═════ Dataset extract

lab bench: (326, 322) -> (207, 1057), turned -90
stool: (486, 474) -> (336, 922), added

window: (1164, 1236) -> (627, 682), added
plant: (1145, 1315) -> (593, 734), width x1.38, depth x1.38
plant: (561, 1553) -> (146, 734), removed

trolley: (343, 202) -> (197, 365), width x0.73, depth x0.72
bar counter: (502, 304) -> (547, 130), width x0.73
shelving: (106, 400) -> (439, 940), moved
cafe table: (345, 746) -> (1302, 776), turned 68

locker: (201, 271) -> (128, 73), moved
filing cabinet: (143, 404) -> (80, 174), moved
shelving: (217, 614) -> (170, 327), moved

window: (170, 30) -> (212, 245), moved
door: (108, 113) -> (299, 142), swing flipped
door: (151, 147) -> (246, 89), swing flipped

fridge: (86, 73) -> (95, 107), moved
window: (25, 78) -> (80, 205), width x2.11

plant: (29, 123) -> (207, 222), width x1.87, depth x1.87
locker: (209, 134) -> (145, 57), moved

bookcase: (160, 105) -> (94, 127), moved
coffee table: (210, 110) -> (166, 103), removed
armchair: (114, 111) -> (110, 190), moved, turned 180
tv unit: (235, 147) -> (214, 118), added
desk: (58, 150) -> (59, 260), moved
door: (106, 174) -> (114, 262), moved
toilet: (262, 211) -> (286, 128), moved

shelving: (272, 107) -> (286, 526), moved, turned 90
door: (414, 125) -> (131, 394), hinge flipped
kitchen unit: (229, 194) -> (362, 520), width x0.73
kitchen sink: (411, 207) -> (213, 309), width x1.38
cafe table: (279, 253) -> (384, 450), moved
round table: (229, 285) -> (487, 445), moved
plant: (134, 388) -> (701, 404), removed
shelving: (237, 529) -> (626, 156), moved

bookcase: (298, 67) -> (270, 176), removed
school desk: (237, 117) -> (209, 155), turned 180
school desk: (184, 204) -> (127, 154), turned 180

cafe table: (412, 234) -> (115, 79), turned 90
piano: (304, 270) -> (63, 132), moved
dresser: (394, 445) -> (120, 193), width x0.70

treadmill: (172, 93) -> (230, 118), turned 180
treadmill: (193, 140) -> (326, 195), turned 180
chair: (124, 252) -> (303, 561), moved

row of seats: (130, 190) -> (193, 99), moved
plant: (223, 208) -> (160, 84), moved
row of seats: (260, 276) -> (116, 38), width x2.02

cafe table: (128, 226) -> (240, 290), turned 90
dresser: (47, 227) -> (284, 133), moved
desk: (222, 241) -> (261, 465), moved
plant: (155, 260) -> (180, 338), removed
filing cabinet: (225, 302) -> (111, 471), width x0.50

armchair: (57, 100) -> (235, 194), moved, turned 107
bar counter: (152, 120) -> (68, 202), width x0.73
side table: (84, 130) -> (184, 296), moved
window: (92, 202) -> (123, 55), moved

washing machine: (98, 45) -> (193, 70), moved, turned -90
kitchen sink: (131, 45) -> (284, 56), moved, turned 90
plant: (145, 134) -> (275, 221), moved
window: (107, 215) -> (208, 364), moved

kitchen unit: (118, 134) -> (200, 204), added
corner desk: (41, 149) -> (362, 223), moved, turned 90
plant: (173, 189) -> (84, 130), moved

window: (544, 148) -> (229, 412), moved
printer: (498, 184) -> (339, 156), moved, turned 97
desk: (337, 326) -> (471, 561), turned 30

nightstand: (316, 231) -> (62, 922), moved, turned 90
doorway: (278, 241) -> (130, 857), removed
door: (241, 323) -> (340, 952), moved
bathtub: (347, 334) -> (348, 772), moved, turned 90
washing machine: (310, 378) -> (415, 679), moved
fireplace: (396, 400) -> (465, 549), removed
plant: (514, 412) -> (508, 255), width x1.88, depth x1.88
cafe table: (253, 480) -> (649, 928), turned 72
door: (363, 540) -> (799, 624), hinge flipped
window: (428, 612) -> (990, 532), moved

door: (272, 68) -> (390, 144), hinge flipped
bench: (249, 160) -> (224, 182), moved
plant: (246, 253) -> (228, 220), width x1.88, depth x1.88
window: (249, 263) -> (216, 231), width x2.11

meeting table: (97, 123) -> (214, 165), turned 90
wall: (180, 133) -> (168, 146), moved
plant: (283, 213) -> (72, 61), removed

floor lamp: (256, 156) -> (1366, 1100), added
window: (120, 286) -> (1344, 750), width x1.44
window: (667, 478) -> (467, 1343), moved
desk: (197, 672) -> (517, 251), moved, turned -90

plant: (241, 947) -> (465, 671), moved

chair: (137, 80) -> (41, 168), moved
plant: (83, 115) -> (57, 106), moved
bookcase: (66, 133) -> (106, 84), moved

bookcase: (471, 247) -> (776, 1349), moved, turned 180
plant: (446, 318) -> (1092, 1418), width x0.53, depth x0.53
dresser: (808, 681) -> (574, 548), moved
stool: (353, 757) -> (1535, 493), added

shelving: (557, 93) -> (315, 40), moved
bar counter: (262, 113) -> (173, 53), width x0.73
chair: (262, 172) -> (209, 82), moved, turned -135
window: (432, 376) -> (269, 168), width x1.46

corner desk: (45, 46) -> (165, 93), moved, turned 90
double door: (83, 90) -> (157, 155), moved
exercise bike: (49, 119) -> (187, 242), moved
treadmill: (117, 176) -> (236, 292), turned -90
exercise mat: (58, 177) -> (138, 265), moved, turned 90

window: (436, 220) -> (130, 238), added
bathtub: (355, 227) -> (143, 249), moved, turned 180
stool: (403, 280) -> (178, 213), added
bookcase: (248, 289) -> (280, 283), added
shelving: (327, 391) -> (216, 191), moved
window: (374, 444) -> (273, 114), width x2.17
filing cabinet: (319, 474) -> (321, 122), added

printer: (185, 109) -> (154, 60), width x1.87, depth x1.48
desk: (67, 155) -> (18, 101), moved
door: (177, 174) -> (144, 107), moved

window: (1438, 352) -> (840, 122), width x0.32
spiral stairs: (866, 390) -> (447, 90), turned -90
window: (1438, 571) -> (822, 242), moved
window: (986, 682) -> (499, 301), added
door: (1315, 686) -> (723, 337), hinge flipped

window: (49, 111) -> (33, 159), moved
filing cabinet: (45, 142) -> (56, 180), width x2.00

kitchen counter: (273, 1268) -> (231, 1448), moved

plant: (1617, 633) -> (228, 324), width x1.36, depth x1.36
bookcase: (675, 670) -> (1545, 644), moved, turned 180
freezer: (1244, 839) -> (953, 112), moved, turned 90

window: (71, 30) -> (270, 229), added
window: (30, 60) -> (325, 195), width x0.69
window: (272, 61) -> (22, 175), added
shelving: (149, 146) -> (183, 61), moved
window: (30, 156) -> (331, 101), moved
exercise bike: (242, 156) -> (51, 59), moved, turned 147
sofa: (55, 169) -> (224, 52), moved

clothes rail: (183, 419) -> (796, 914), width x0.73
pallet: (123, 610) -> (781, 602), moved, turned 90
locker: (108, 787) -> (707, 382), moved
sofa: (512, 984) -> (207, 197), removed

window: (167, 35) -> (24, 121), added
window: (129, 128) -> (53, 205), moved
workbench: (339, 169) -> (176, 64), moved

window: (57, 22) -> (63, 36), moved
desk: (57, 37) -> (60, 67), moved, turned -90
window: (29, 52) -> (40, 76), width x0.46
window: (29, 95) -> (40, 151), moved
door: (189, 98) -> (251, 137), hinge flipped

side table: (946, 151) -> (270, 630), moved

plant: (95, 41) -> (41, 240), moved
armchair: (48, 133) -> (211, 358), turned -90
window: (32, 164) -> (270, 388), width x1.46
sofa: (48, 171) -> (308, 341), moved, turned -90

══════════

Work to be completed
All lines that contain the word "dresser" should be copied from the listing.

Response for this exercise
dresser: (394, 445) -> (120, 193), width x0.70
dresser: (47, 227) -> (284, 133), moved
dresser: (808, 681) -> (574, 548), moved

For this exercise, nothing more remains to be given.